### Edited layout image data
========

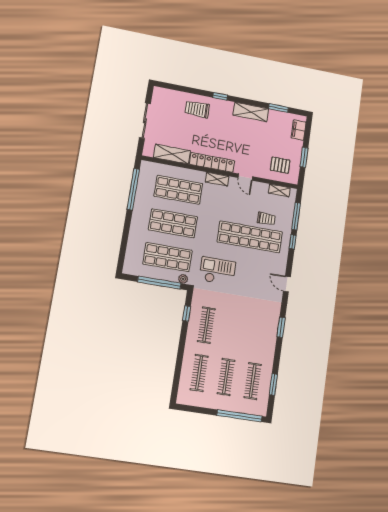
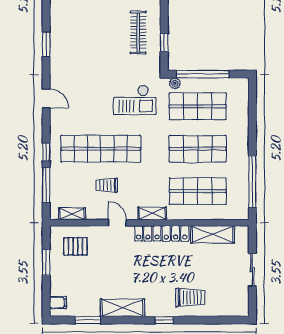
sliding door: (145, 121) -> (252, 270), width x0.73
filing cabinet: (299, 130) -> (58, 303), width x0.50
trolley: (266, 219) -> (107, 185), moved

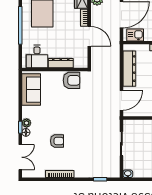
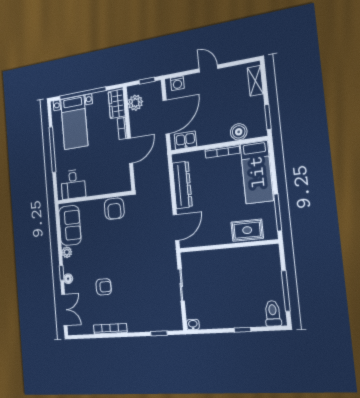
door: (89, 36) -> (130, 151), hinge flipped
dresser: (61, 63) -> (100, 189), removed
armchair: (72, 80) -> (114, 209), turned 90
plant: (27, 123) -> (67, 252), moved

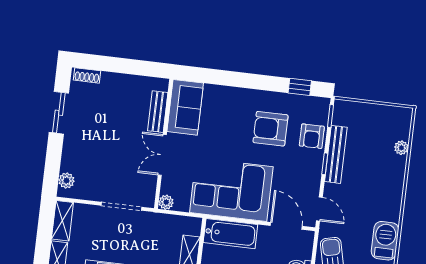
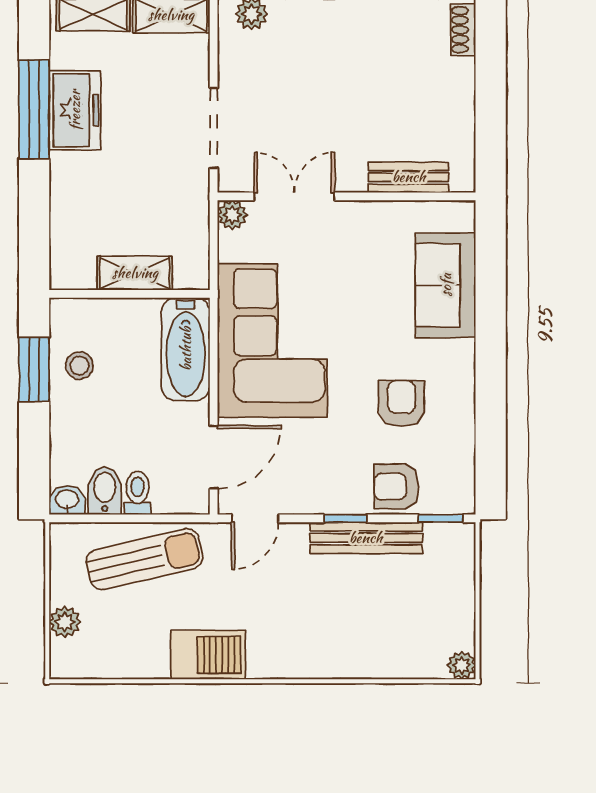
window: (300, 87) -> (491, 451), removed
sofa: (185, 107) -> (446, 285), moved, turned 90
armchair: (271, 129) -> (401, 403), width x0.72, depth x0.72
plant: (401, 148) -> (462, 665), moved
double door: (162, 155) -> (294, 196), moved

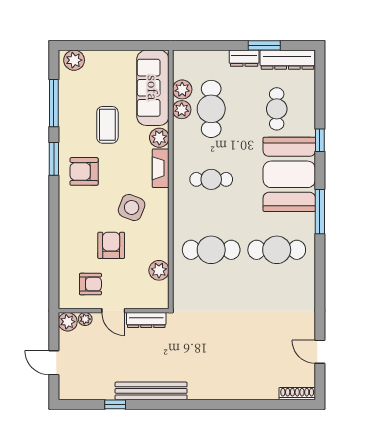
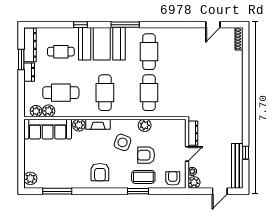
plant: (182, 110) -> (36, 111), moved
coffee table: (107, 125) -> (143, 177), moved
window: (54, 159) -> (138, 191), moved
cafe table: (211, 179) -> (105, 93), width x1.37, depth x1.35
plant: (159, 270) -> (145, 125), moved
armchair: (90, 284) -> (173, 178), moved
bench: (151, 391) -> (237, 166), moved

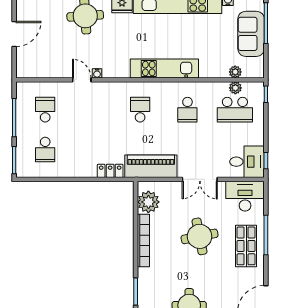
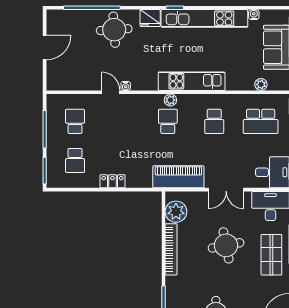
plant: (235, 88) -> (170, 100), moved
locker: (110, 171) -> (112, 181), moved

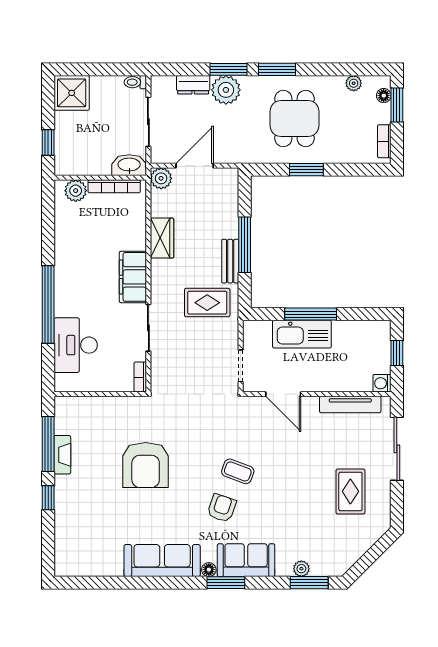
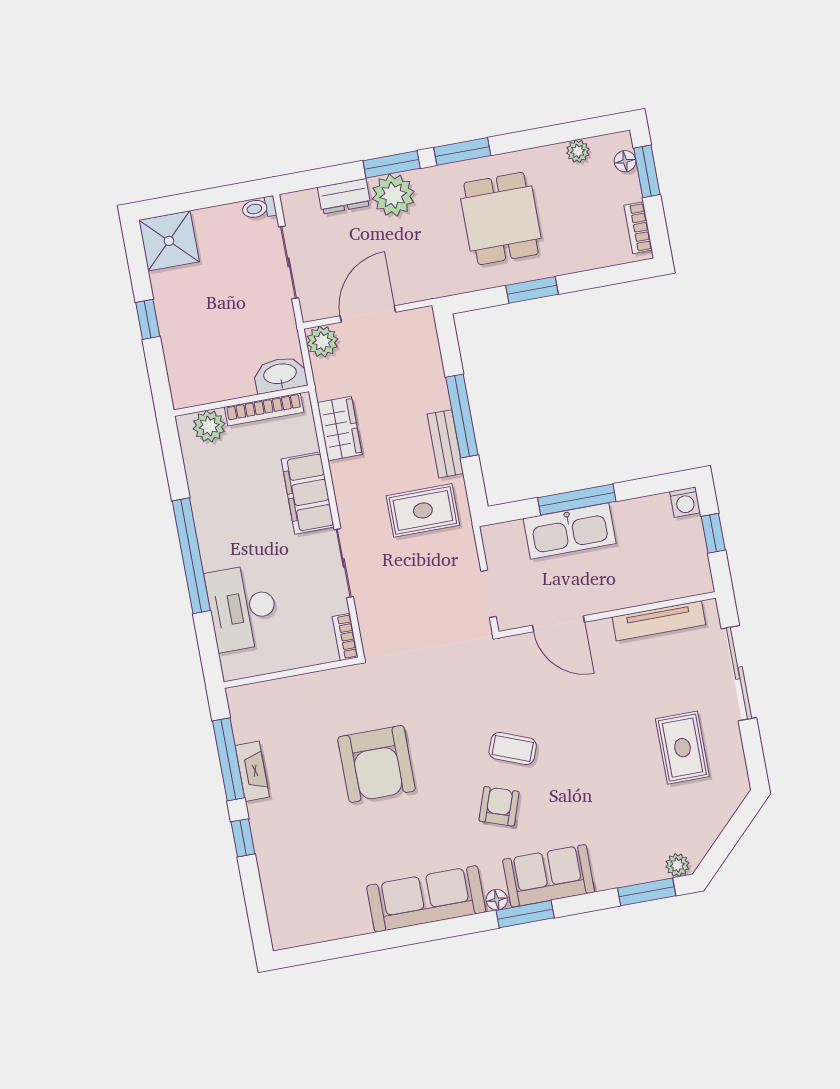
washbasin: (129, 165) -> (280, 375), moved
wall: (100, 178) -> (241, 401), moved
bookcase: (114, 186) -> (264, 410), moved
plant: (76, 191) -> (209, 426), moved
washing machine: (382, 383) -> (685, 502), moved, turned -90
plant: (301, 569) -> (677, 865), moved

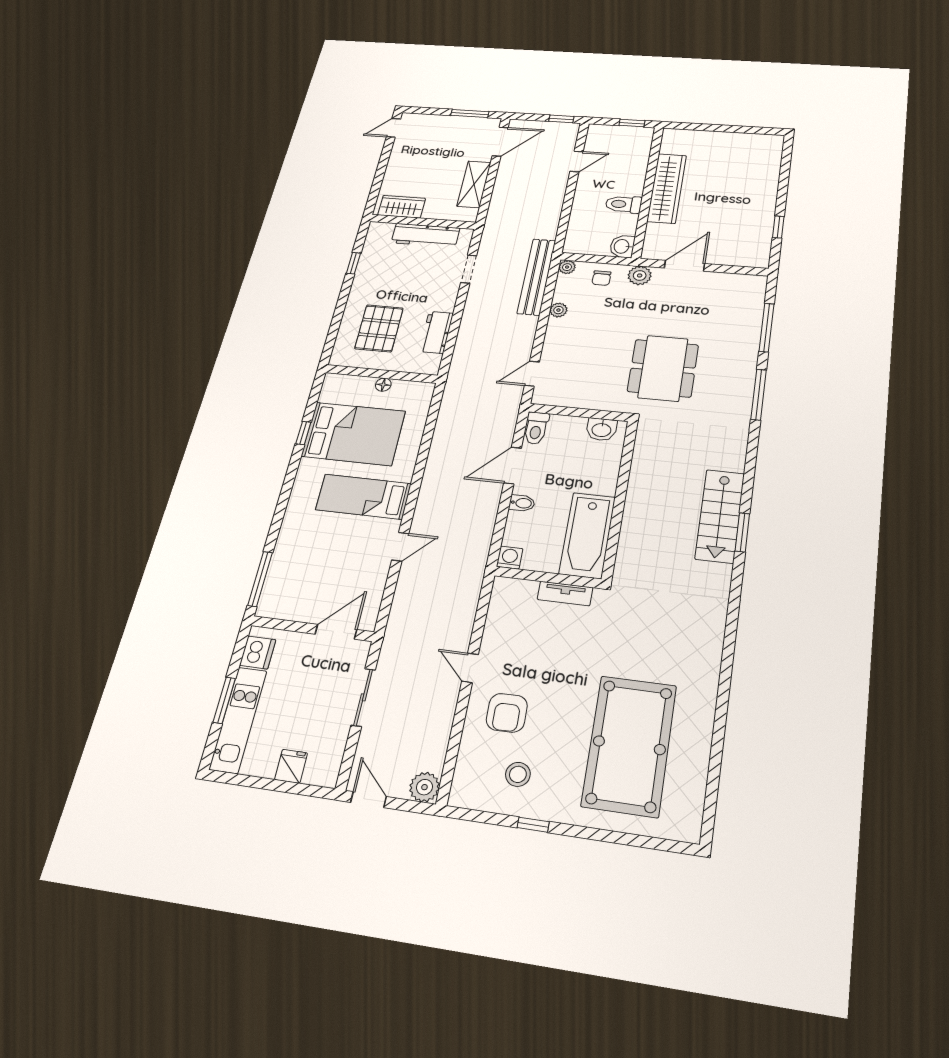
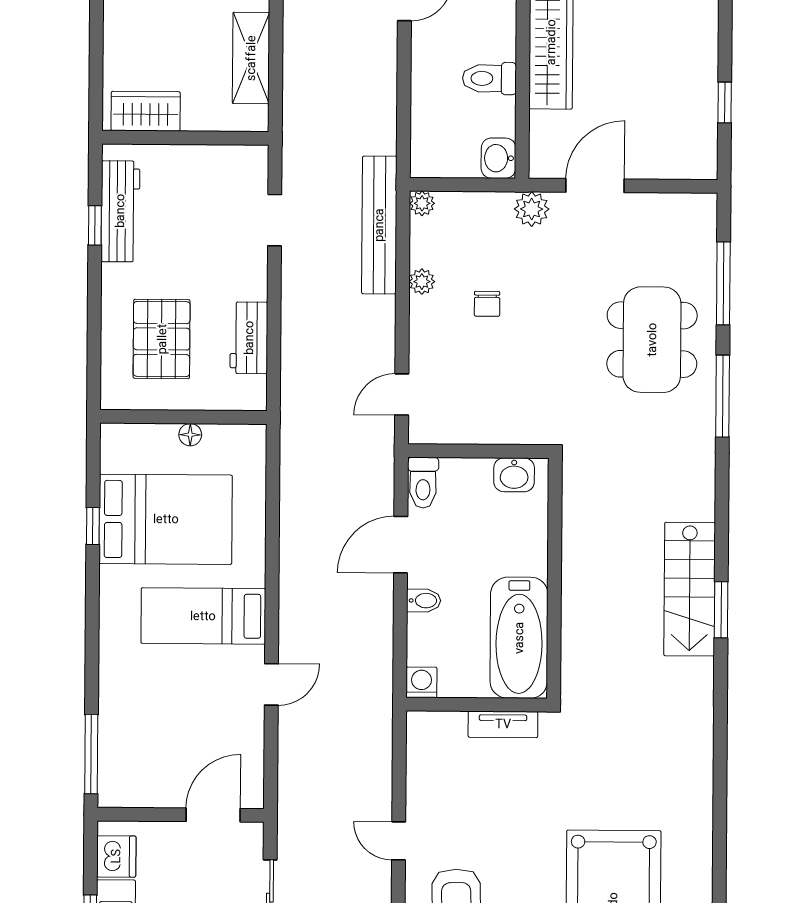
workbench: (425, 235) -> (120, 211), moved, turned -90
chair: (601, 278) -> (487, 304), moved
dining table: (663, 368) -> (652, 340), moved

========

Each record above needs to be transcribed word for word, with its pictures omitted.

### REPLY TO THE TASK
sliding door: (145, 121) -> (252, 270), width x0.73
filing cabinet: (299, 130) -> (58, 303), width x0.50
trolley: (266, 219) -> (107, 185), moved

door: (89, 36) -> (130, 151), hinge flipped
dresser: (61, 63) -> (100, 189), removed
armchair: (72, 80) -> (114, 209), turned 90
plant: (27, 123) -> (67, 252), moved

window: (300, 87) -> (491, 451), removed
sofa: (185, 107) -> (446, 285), moved, turned 90
armchair: (271, 129) -> (401, 403), width x0.72, depth x0.72
plant: (401, 148) -> (462, 665), moved
double door: (162, 155) -> (294, 196), moved

plant: (182, 110) -> (36, 111), moved
coffee table: (107, 125) -> (143, 177), moved
window: (54, 159) -> (138, 191), moved
cafe table: (211, 179) -> (105, 93), width x1.37, depth x1.35
plant: (159, 270) -> (145, 125), moved
armchair: (90, 284) -> (173, 178), moved
bench: (151, 391) -> (237, 166), moved

plant: (235, 88) -> (170, 100), moved
locker: (110, 171) -> (112, 181), moved

washbasin: (129, 165) -> (280, 375), moved
wall: (100, 178) -> (241, 401), moved
bookcase: (114, 186) -> (264, 410), moved
plant: (76, 191) -> (209, 426), moved
washing machine: (382, 383) -> (685, 502), moved, turned -90
plant: (301, 569) -> (677, 865), moved

workbench: (425, 235) -> (120, 211), moved, turned -90
chair: (601, 278) -> (487, 304), moved
dining table: (663, 368) -> (652, 340), moved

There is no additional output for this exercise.